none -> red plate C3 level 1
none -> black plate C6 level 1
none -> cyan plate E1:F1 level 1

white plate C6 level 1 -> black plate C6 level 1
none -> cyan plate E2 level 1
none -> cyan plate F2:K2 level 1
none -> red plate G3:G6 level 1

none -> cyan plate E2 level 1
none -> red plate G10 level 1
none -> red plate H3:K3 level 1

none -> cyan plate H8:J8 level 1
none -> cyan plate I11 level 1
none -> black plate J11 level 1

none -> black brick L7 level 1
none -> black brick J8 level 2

□ □ □ □ □

WORK TO BE COMPLETED ->
Find and show each line of the listing with the word "black".

SOLUTION ->
none -> black plate C6 level 1
white plate C6 level 1 -> black plate C6 level 1
none -> black plate J11 level 1
none -> black brick L7 level 1
none -> black brick J8 level 2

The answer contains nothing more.